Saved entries
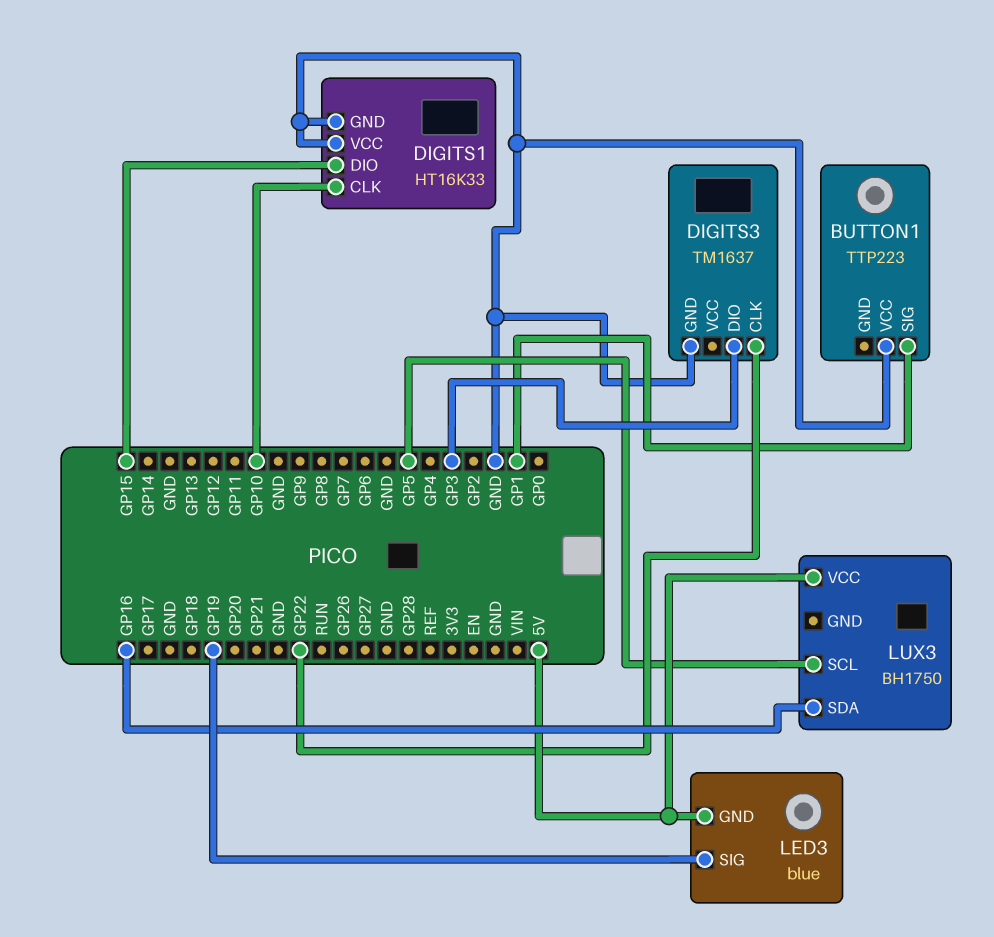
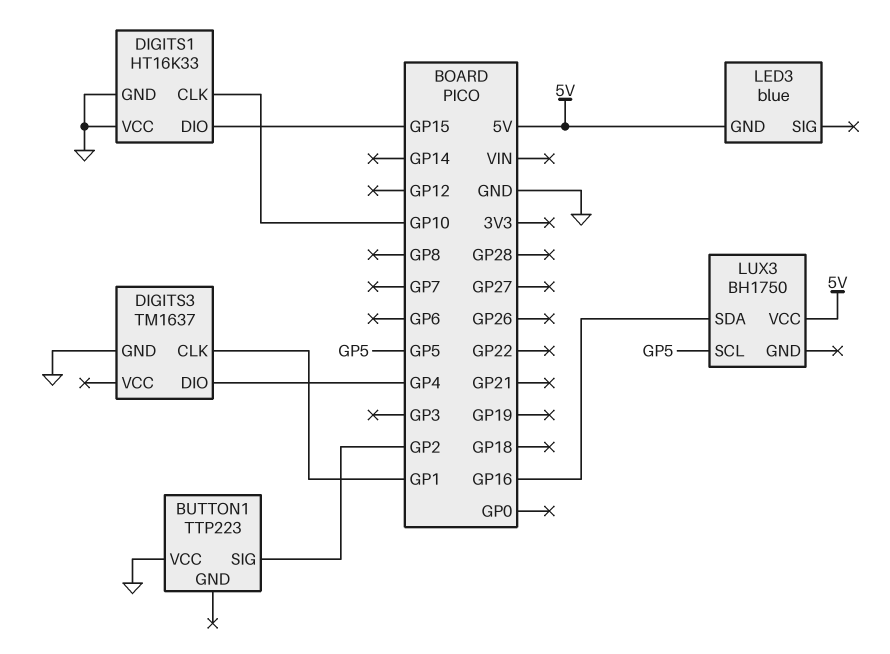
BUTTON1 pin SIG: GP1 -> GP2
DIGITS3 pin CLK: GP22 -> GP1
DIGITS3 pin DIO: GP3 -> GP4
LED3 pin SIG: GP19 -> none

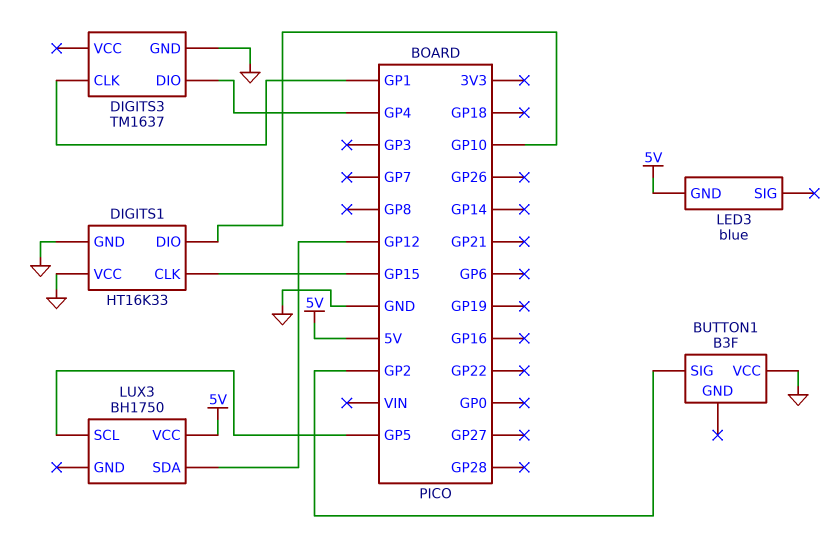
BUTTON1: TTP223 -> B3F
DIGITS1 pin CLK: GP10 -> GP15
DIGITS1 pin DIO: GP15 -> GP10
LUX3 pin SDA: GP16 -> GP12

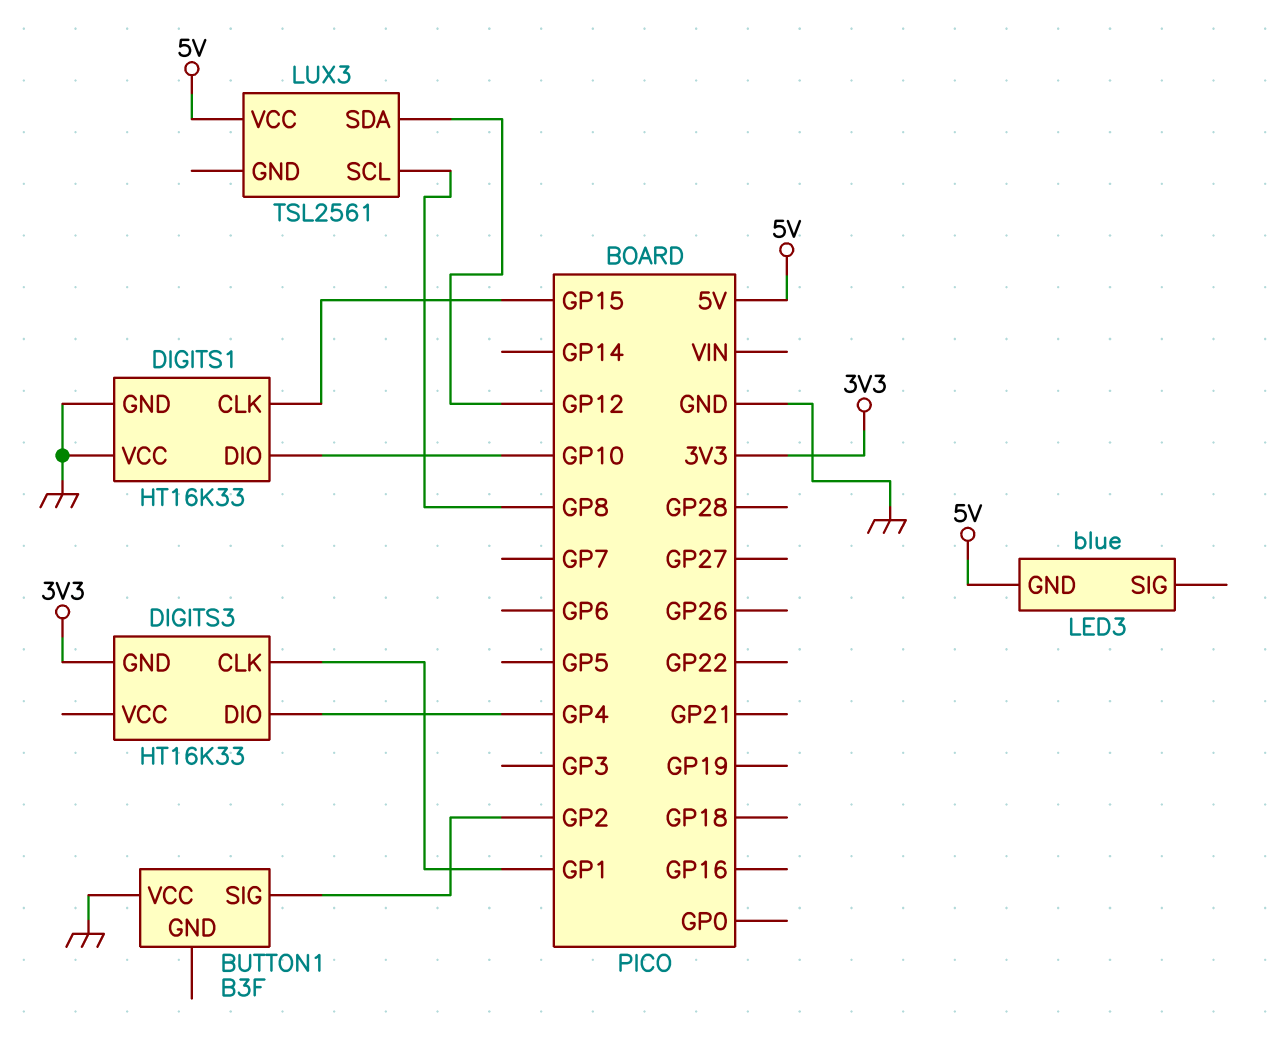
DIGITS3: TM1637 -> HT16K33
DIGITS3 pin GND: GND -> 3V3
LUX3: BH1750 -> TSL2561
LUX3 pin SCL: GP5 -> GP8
--
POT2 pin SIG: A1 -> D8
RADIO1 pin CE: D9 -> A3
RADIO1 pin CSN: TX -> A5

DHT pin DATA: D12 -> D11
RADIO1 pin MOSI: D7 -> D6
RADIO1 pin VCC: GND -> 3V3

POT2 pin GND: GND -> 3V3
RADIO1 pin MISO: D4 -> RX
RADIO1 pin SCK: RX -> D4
* * *
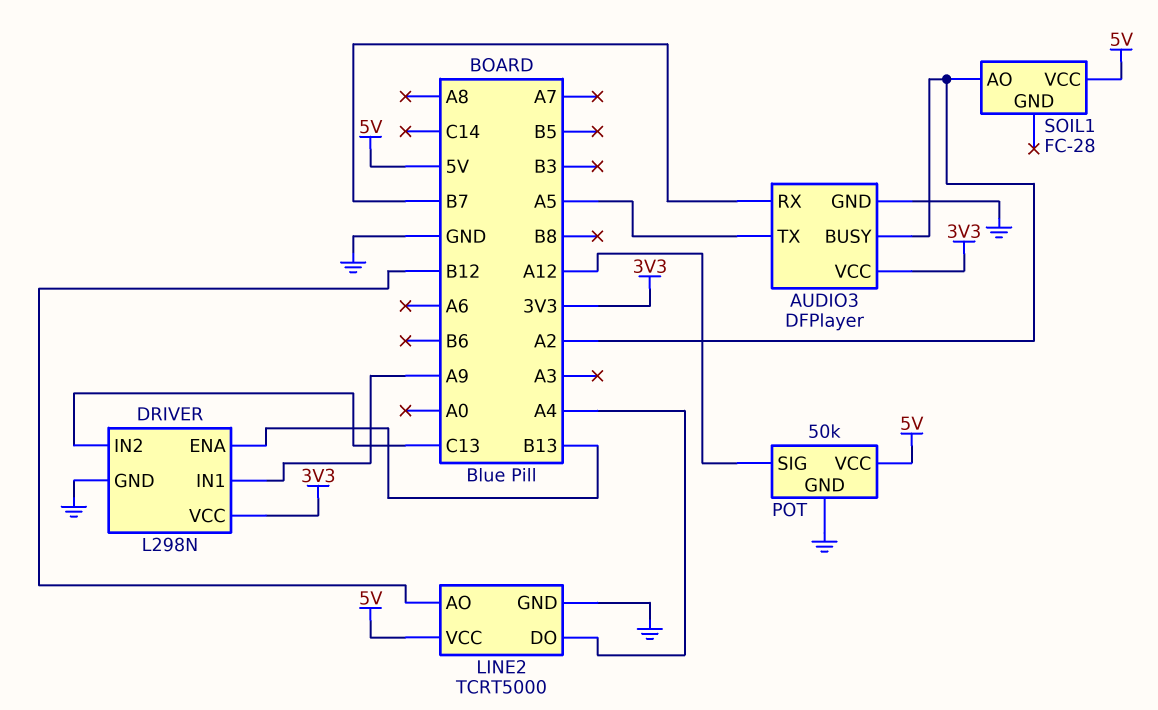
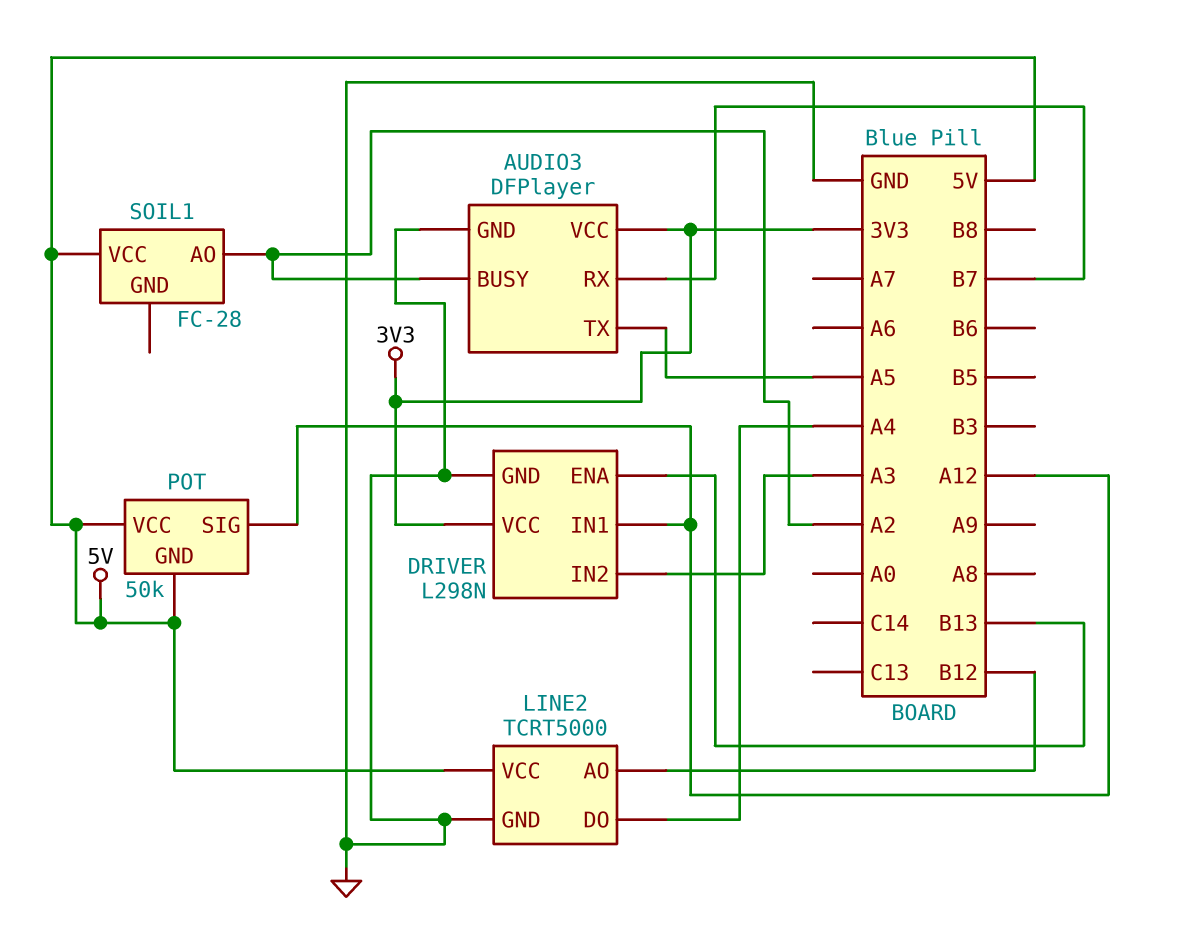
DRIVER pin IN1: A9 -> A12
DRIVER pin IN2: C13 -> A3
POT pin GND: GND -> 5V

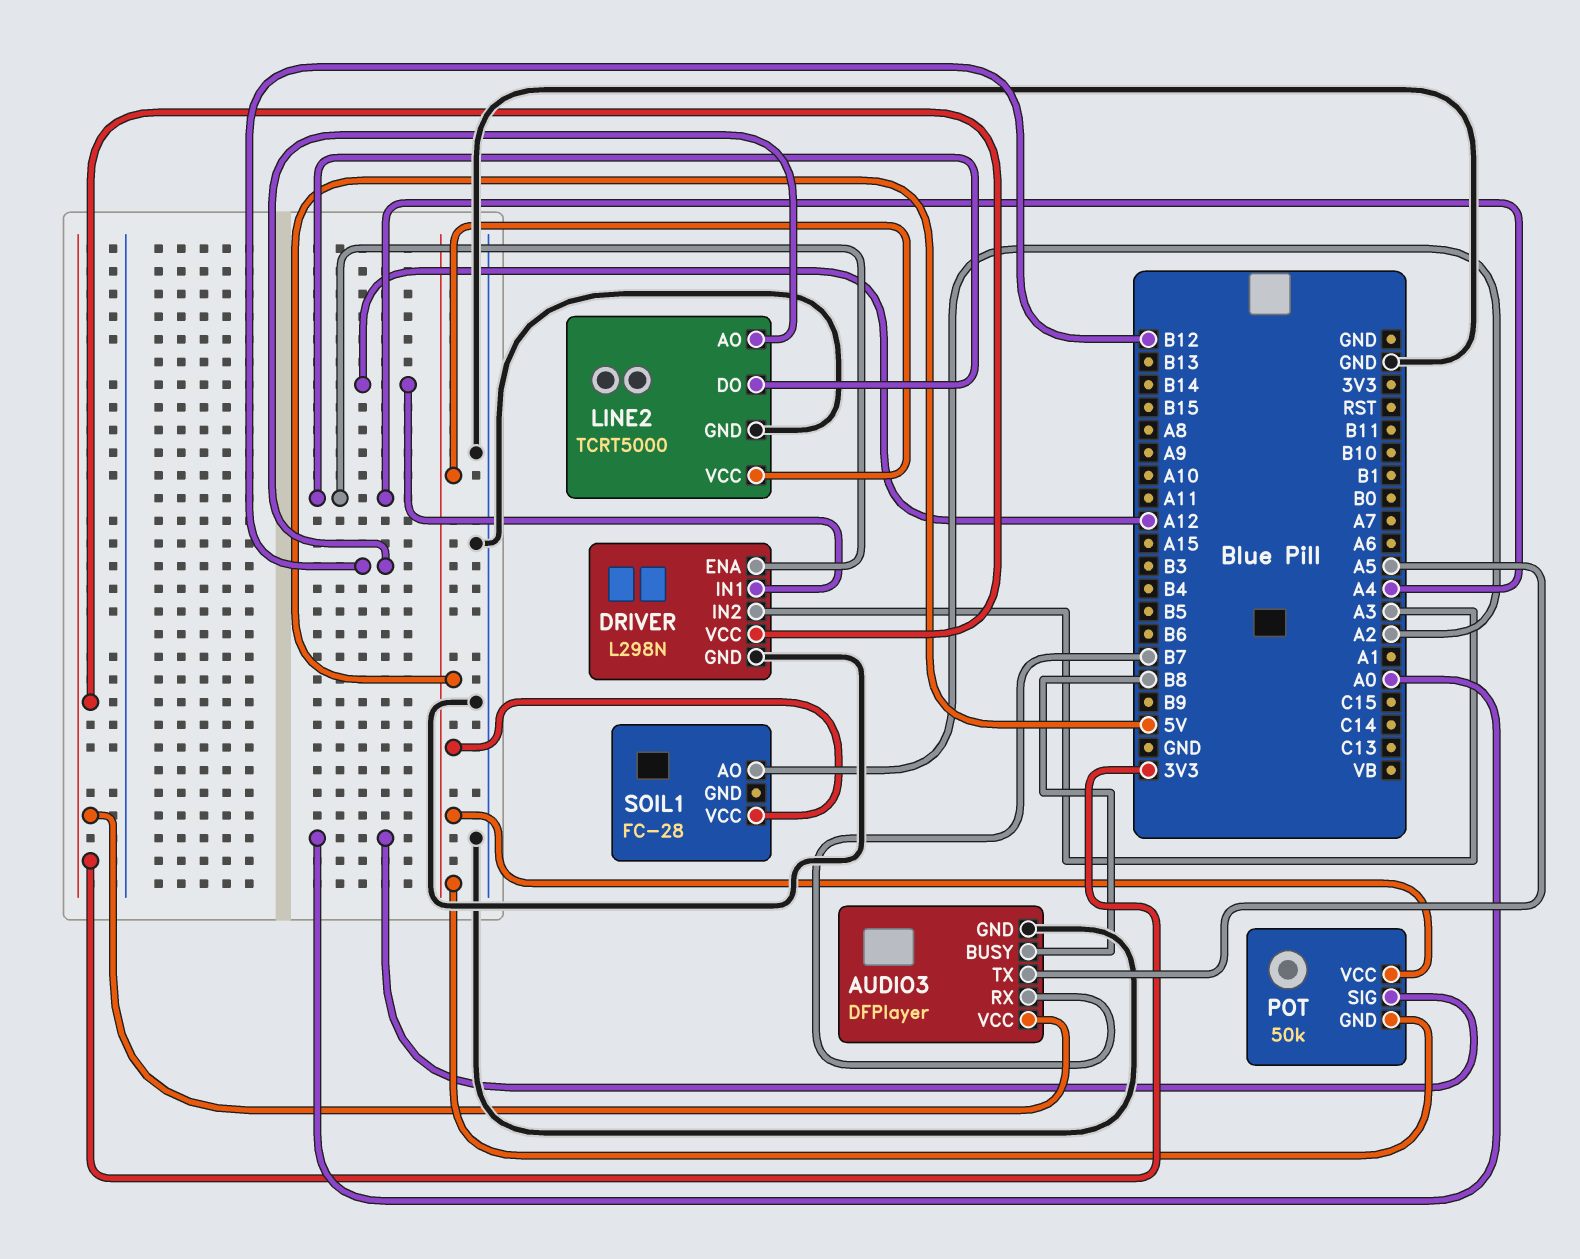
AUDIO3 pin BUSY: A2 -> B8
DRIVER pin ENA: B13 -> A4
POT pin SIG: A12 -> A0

▶ _Task details_:
Restate word for word the lines of the data above, starting at the line containing "RADIO1 pin CSN: TX -> A5" and ending at the line containing "RADIO1 pin SCK: RX -> D4", both included, and nothing more.

▶ _Solved exercise_:
RADIO1 pin CSN: TX -> A5

DHT pin DATA: D12 -> D11
RADIO1 pin MOSI: D7 -> D6
RADIO1 pin VCC: GND -> 3V3

POT2 pin GND: GND -> 3V3
RADIO1 pin MISO: D4 -> RX
RADIO1 pin SCK: RX -> D4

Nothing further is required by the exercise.